• INPUT FOR THIS TASK:
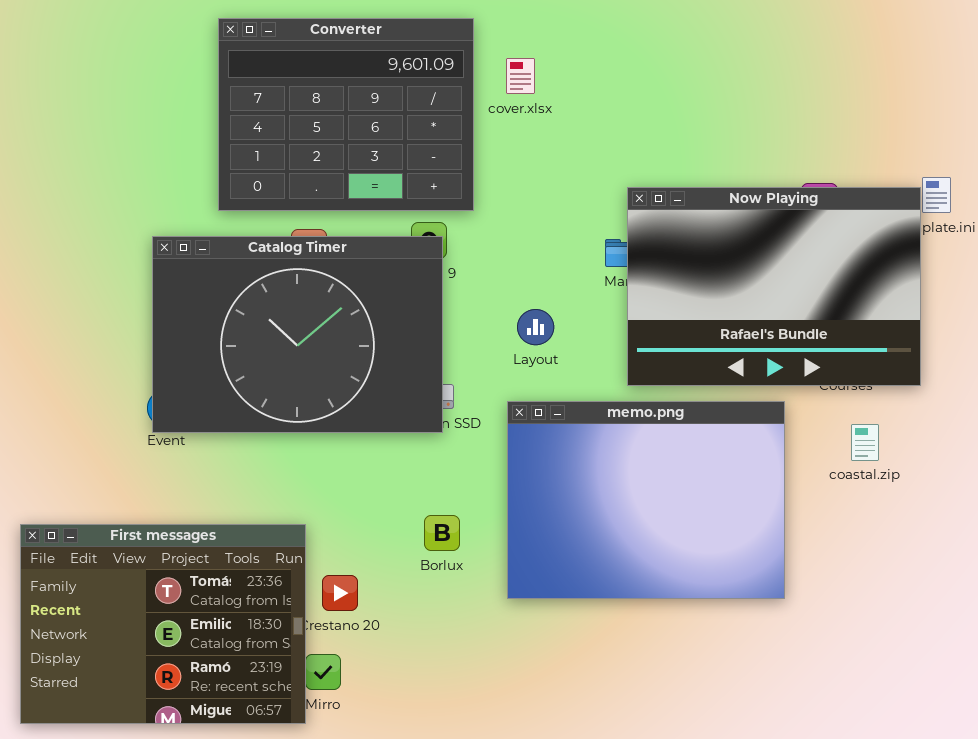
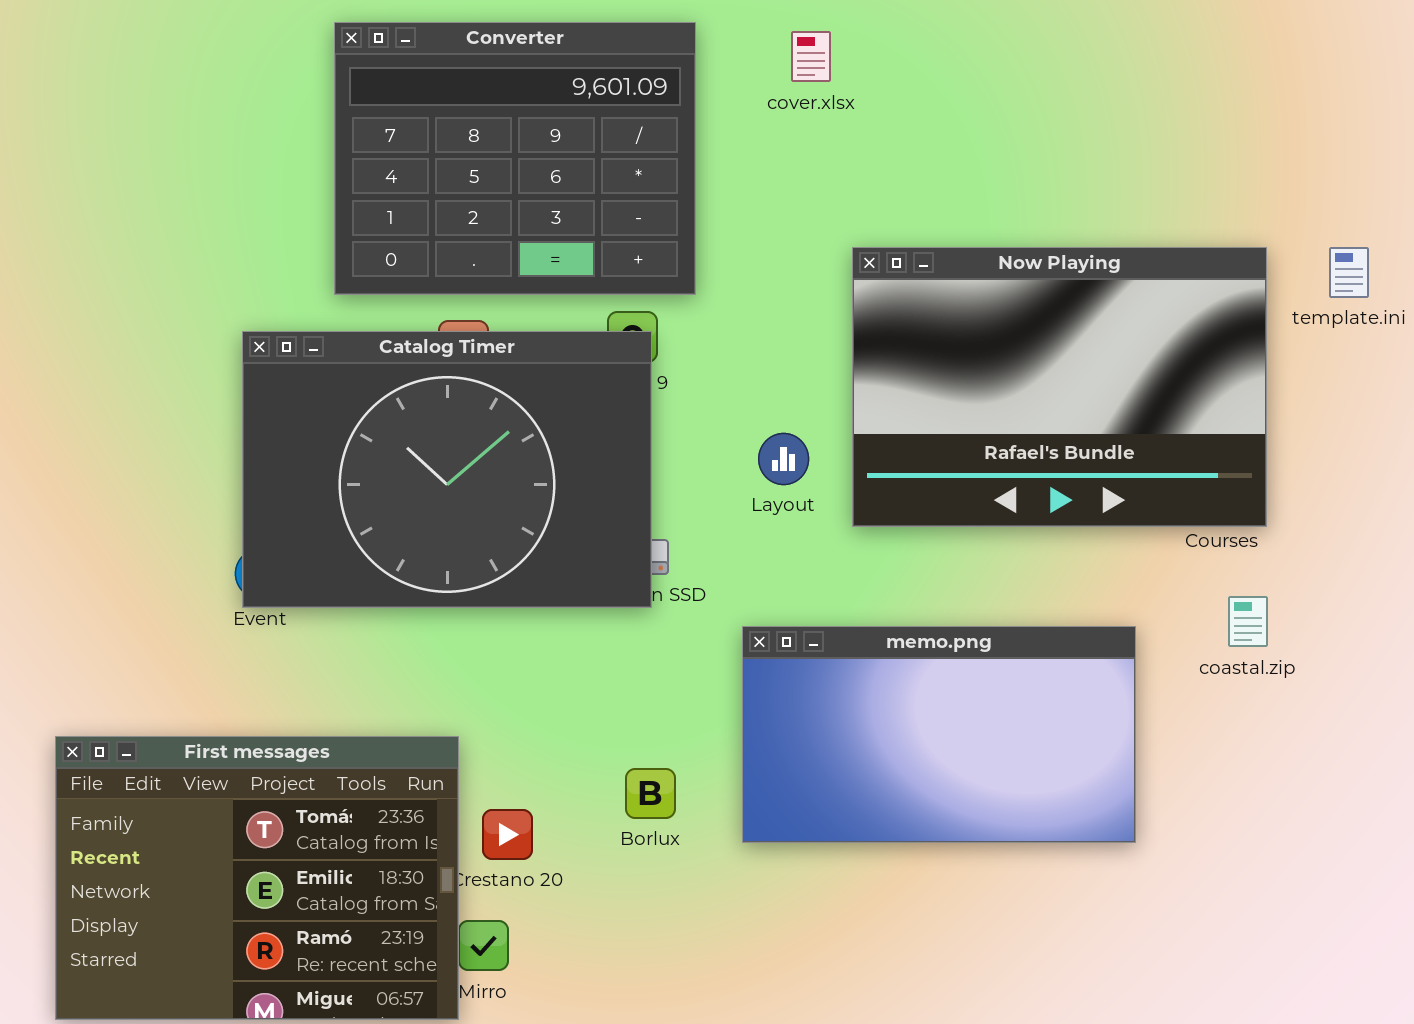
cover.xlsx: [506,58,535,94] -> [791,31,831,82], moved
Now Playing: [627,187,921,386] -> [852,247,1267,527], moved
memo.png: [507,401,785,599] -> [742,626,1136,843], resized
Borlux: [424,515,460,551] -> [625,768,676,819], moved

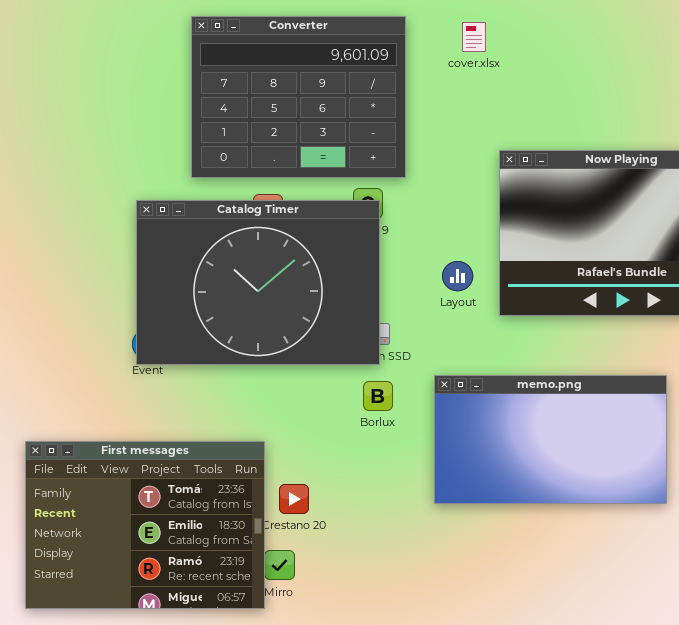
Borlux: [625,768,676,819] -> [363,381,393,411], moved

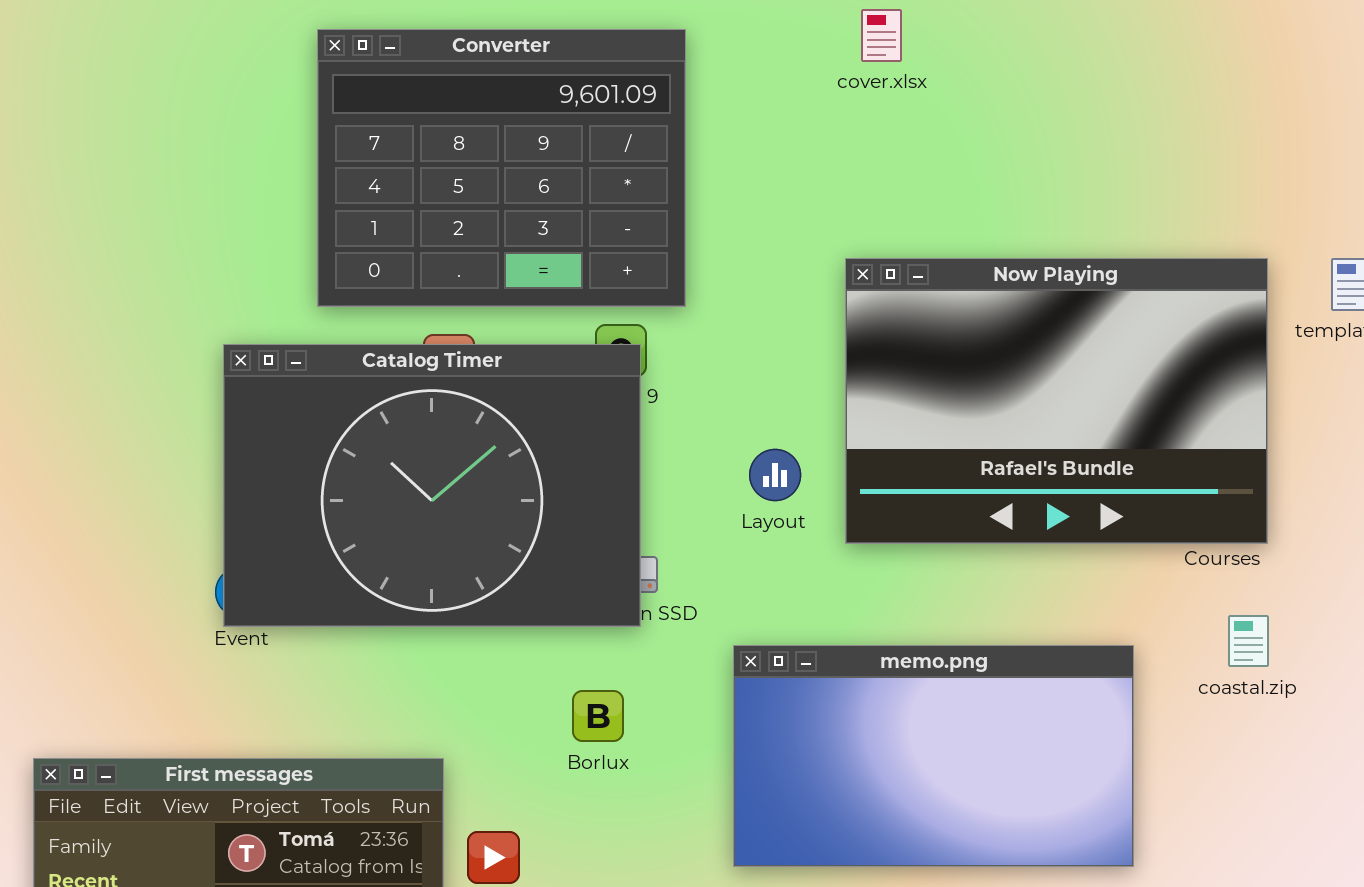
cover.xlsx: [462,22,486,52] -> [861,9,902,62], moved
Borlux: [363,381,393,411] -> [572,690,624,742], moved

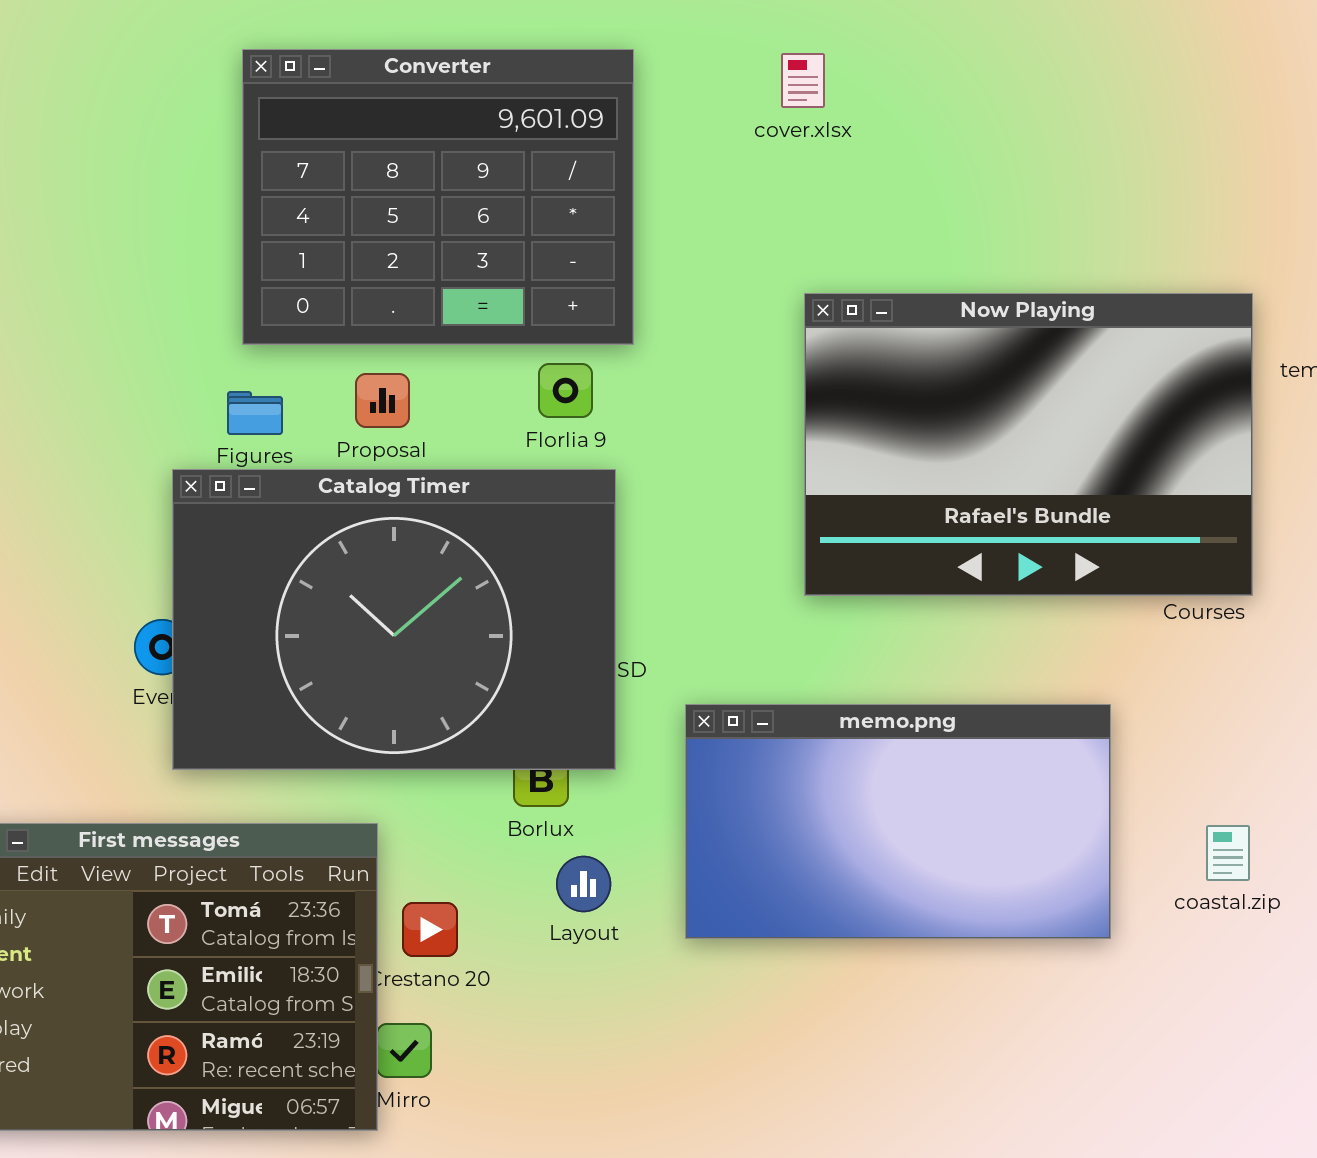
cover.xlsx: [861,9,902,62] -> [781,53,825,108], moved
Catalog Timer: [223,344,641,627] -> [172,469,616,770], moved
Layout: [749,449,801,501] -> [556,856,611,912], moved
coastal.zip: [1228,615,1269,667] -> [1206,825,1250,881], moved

• WORK INSTRUCTION: Lines from the entries that contain the string "cover" must be found and copied.

• WRITTEN REPLY:
cover.xlsx: [506,58,535,94] -> [791,31,831,82], moved
cover.xlsx: [462,22,486,52] -> [861,9,902,62], moved
cover.xlsx: [861,9,902,62] -> [781,53,825,108], moved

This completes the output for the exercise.